------ Provided data ------

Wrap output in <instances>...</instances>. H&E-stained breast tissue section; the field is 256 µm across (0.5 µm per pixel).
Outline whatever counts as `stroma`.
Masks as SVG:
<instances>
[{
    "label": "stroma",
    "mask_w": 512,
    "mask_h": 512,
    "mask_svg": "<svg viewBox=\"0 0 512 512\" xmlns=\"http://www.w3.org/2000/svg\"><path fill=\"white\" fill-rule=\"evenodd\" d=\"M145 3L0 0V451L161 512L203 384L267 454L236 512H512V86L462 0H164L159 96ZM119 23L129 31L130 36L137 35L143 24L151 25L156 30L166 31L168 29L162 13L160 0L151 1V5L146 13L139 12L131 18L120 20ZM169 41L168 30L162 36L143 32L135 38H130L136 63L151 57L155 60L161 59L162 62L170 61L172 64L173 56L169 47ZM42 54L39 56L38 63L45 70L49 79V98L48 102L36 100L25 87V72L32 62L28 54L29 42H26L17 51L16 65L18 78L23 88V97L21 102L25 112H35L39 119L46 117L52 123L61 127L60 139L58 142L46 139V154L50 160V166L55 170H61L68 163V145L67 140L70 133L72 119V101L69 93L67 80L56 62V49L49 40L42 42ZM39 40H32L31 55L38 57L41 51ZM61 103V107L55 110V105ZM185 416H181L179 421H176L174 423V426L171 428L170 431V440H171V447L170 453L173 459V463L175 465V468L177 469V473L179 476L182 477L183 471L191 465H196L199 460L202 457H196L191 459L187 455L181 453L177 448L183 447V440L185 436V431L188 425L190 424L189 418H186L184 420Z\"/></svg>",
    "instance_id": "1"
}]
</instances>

------

=== Challenge ===
Copy each line that holds the word "instances".

=== The solution ===
Wrap output in <instances>...</instances>. H&E-stained breast tissue section; the field is 256 µm across (0.5 µm per pixel).
<instances>
</instances>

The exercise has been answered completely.